### DATA

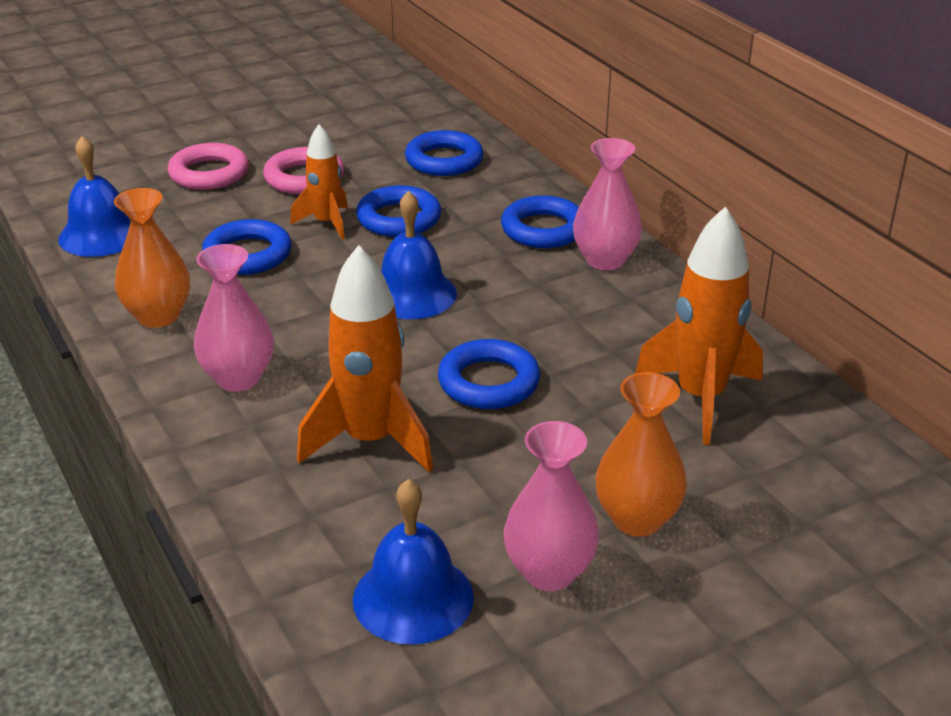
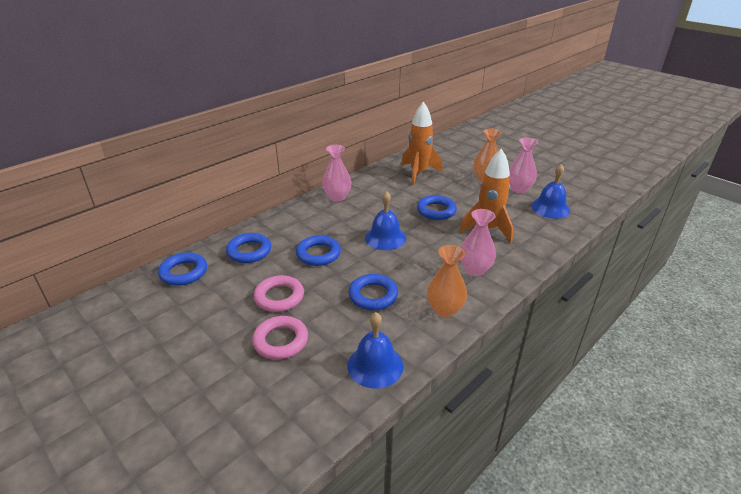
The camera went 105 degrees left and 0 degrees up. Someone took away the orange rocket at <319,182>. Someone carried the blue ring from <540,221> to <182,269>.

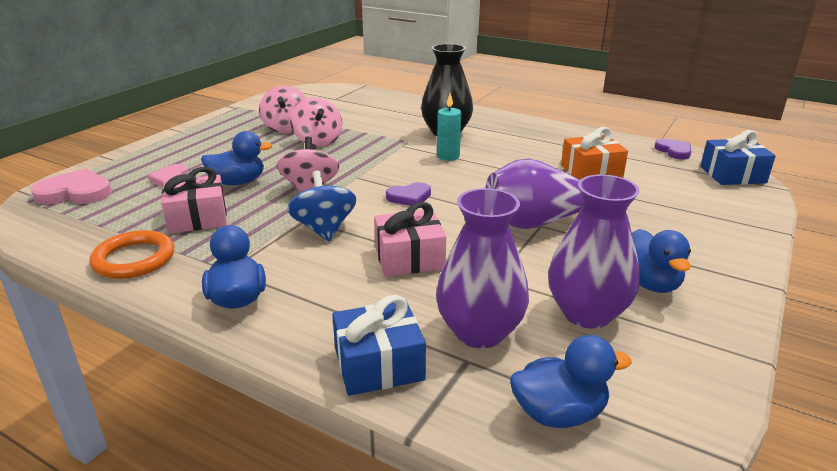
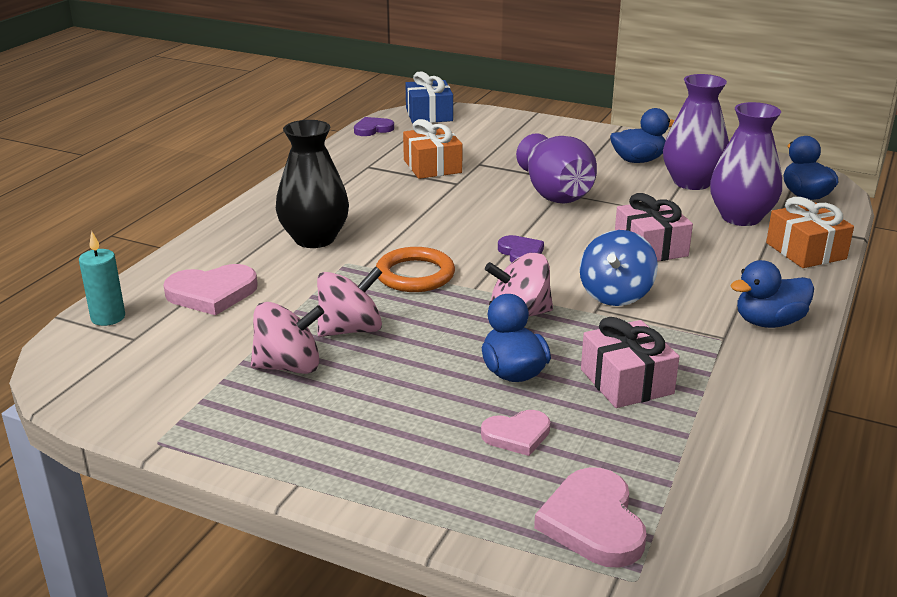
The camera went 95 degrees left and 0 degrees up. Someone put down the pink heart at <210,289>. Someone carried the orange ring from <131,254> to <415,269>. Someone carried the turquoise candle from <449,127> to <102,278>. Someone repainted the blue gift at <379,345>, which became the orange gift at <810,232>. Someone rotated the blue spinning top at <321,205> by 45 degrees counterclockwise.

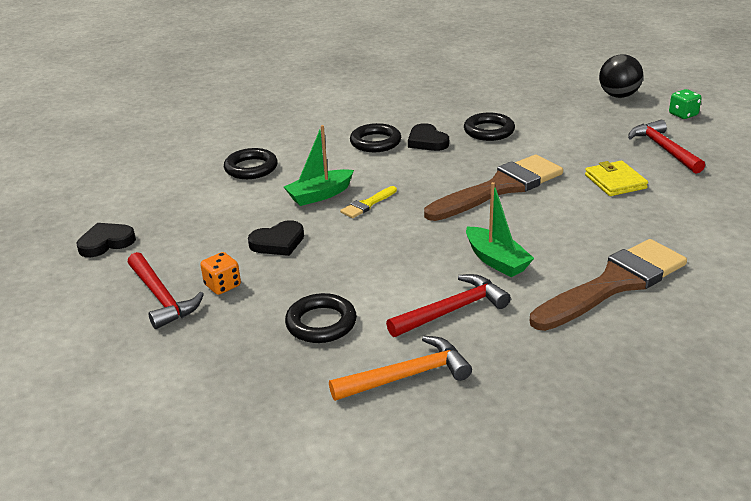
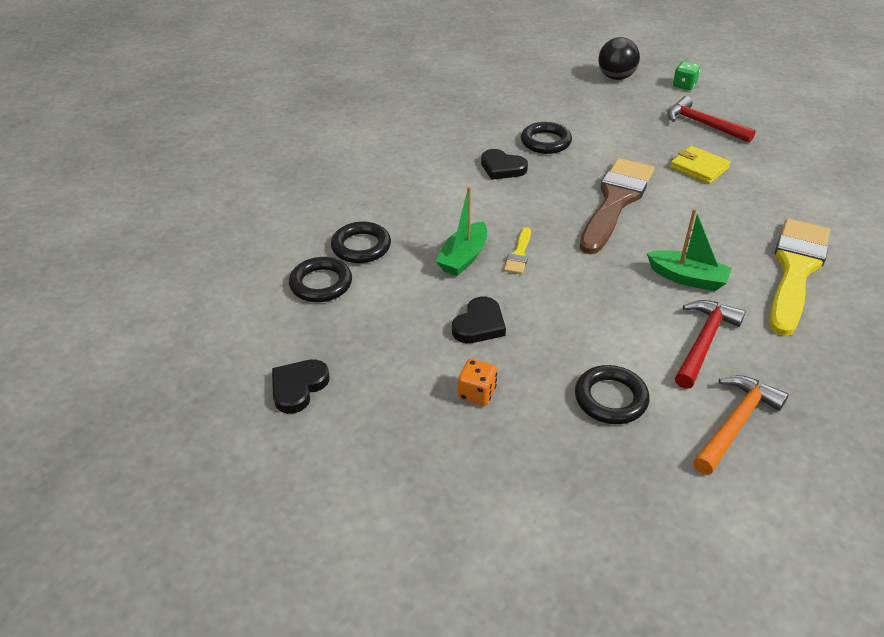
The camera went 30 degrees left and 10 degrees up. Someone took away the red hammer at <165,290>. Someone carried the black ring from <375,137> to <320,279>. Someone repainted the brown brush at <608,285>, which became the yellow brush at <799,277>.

######
### DATA

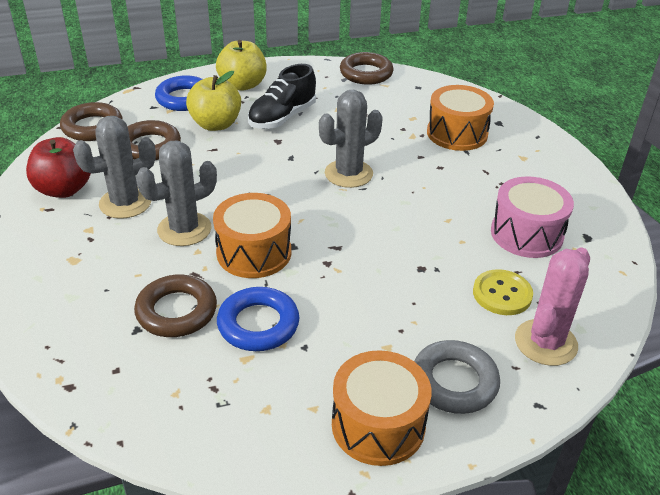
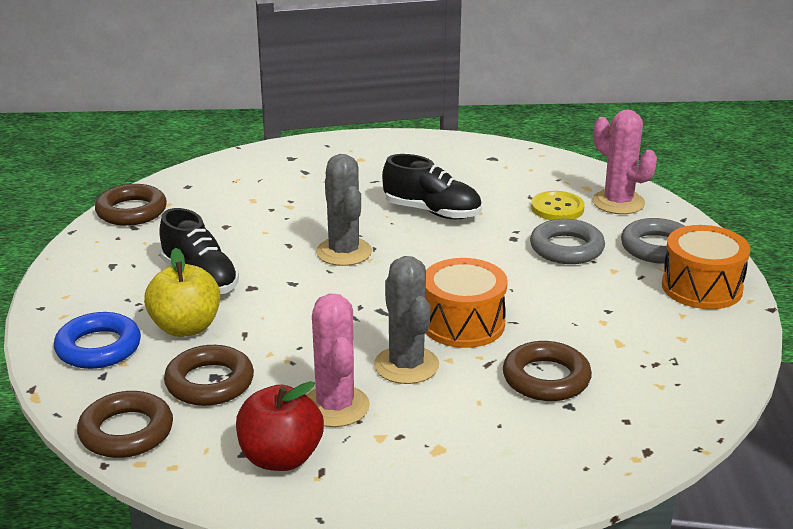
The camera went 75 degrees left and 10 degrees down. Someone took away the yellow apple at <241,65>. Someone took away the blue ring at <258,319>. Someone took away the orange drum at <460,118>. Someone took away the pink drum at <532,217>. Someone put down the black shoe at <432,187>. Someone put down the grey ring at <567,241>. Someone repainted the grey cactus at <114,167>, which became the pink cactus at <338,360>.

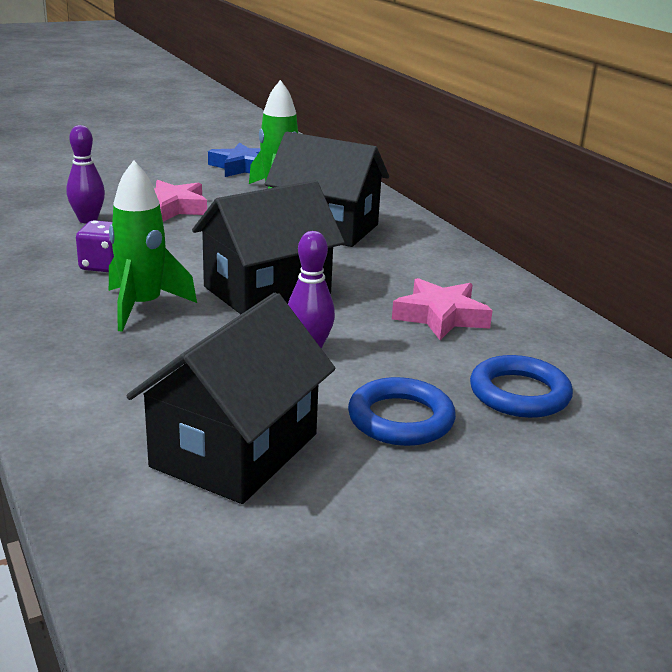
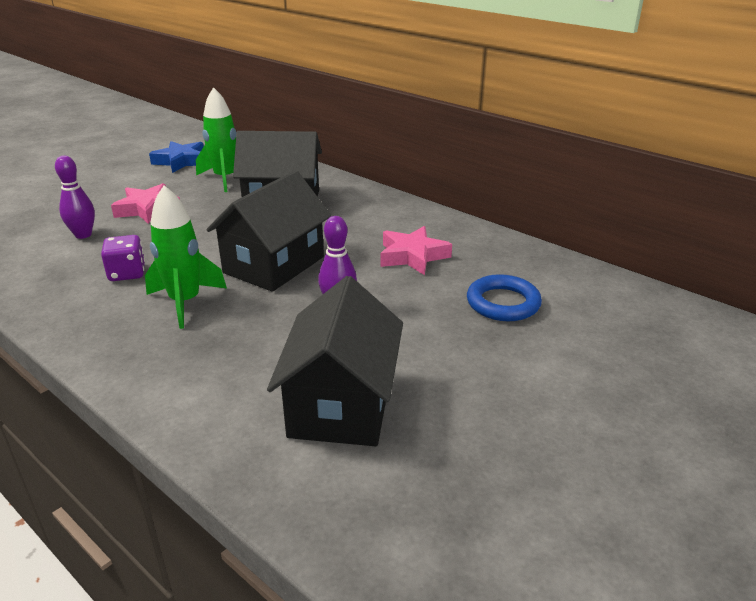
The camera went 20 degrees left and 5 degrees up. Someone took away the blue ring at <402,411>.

######

■ **YOUR OBJECTIVE**: Only the lines starting at the one with "The camera went 75" and ending at the one with "The camera went 20" should be printed, each exactly as it appears in the material above; the pictures are to be omitted.

■ **TASK RESULT**:
The camera went 75 degrees left and 10 degrees down. Someone took away the yellow apple at <241,65>. Someone took away the blue ring at <258,319>. Someone took away the orange drum at <460,118>. Someone took away the pink drum at <532,217>. Someone put down the black shoe at <432,187>. Someone put down the grey ring at <567,241>. Someone repainted the grey cactus at <114,167>, which became the pink cactus at <338,360>.

The camera went 20 degrees left and 5 degrees up. Someone took away the blue ring at <402,411>.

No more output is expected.